Data for this task:

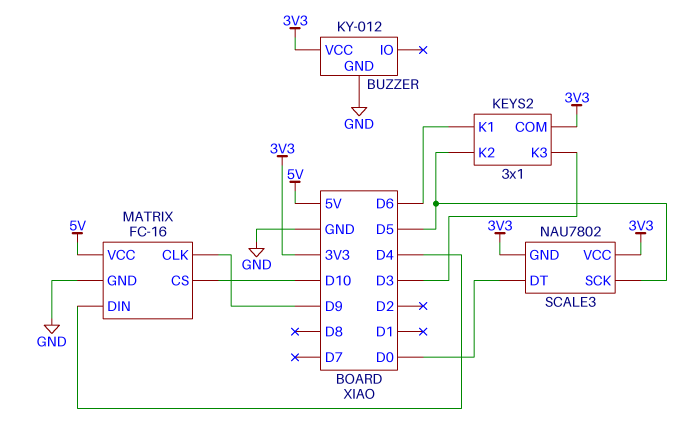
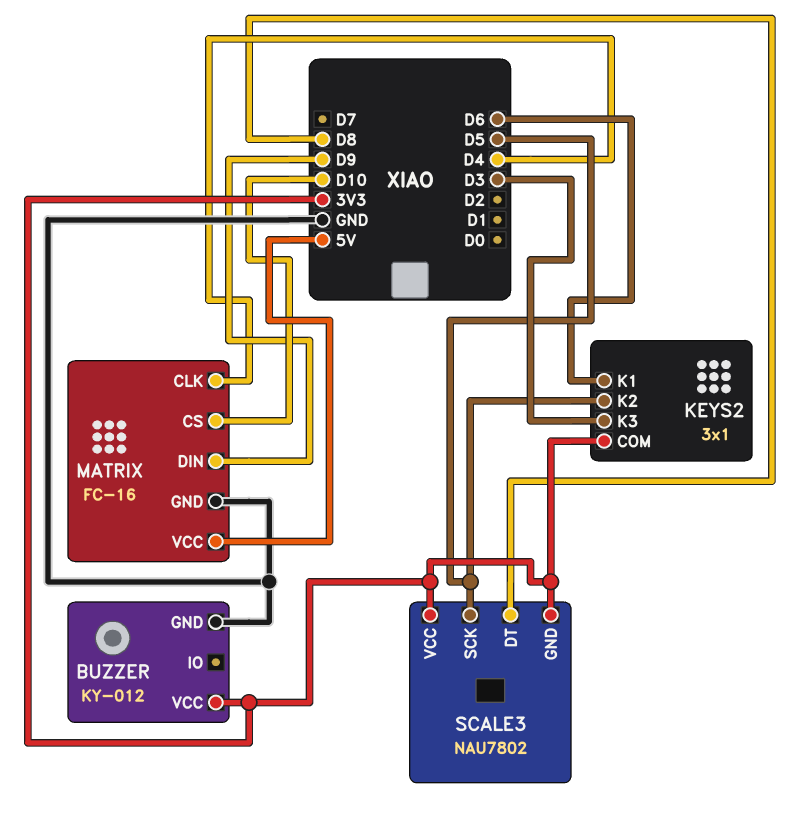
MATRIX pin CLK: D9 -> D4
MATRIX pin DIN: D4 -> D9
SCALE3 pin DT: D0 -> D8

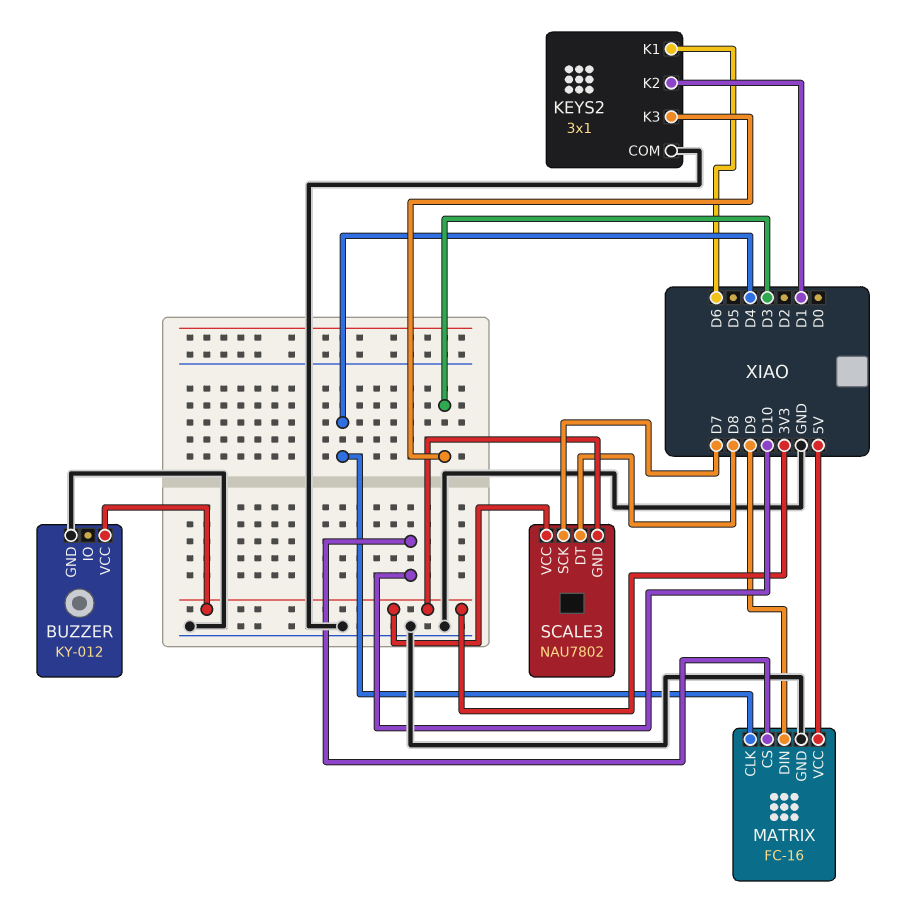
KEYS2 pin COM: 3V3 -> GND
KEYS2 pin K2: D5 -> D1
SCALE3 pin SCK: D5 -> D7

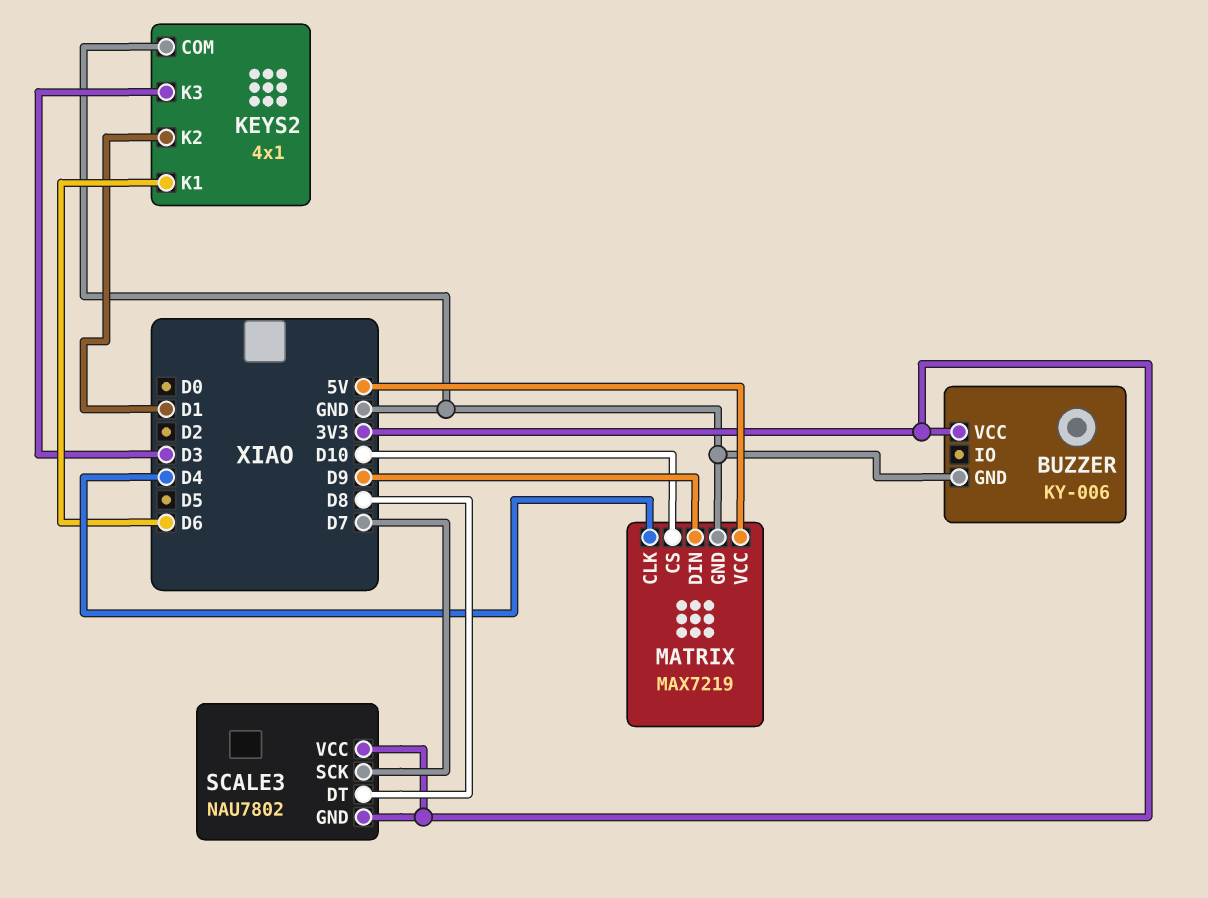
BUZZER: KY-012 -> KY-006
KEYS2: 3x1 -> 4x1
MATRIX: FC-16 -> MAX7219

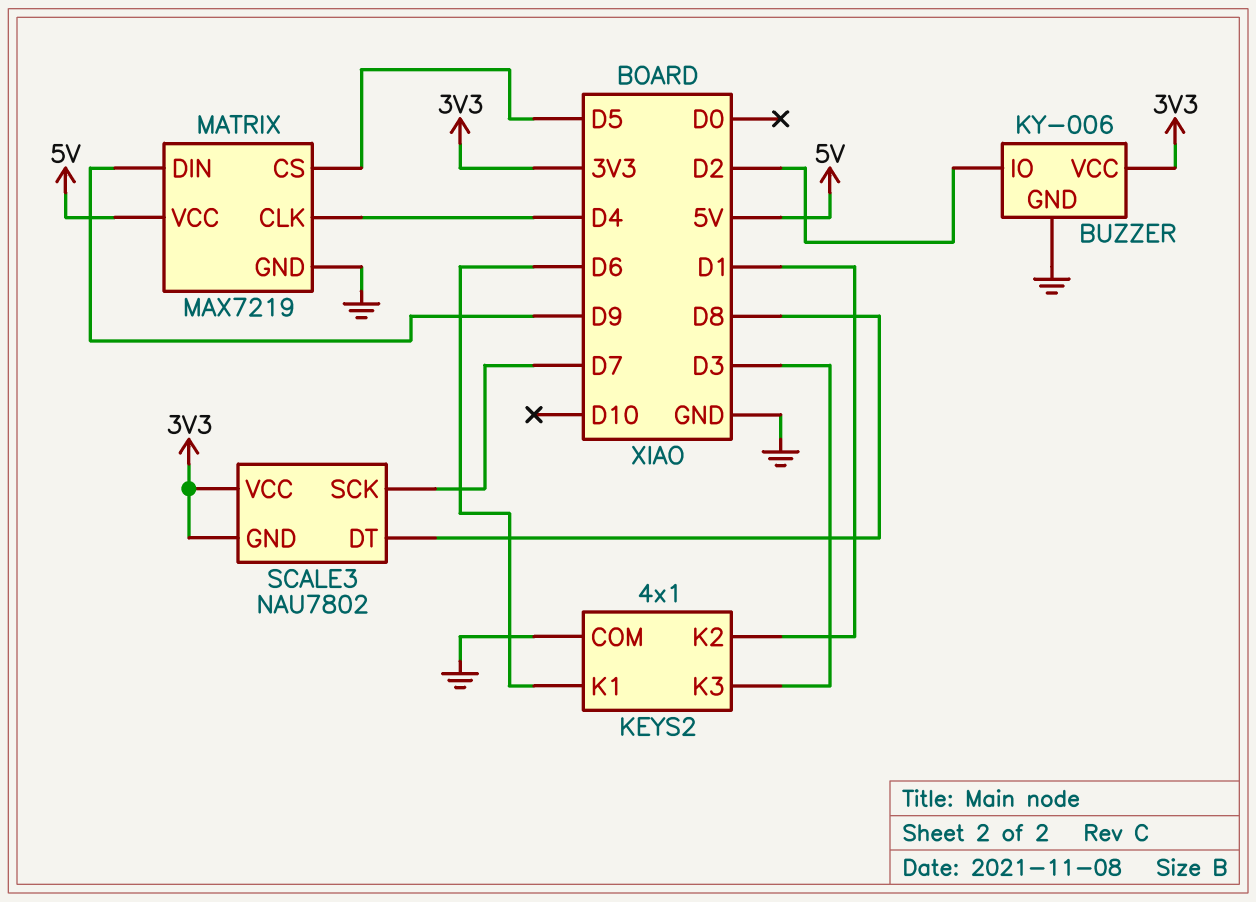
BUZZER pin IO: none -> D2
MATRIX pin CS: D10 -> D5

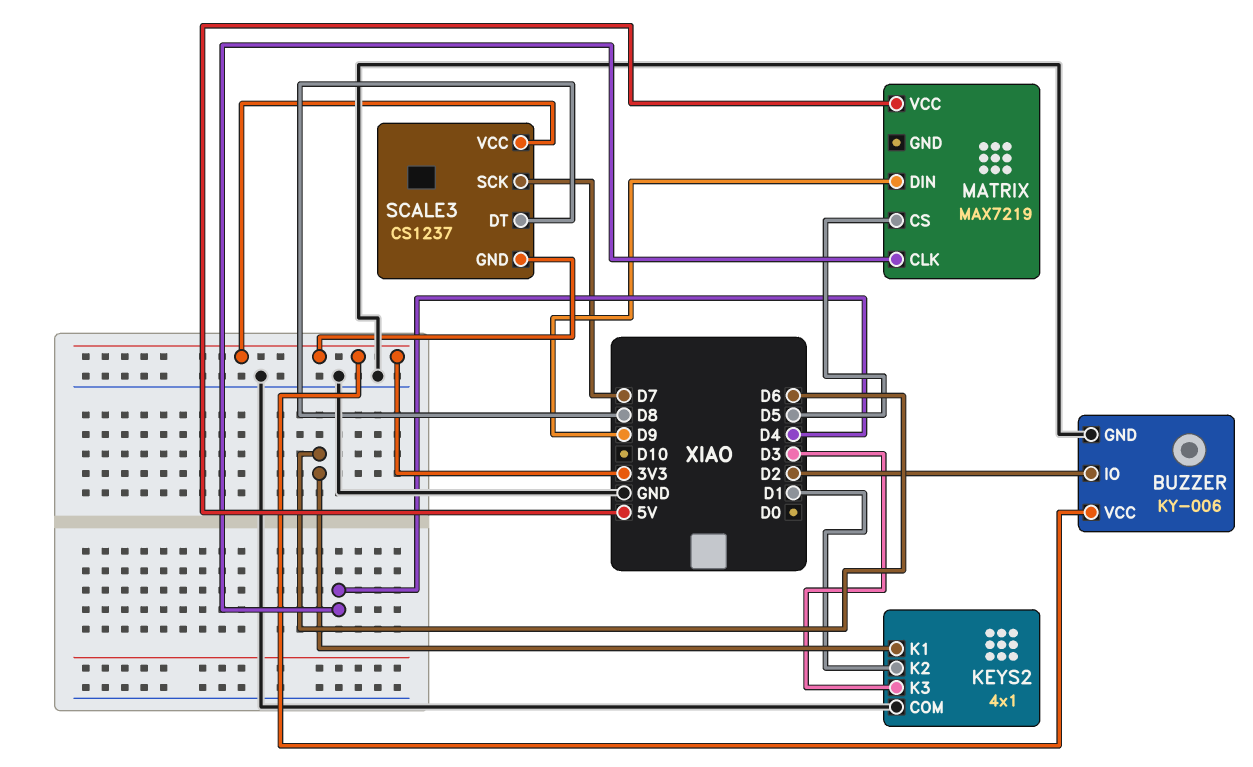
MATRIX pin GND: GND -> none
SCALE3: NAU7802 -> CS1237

Task goal: Extract exactly the lines from the one containing "BUZZER pin IO: none -> D2" through the last line of the records above, both included, and leave out the pictures.

Solution to the problem:
BUZZER pin IO: none -> D2
MATRIX pin CS: D10 -> D5

MATRIX pin GND: GND -> none
SCALE3: NAU7802 -> CS1237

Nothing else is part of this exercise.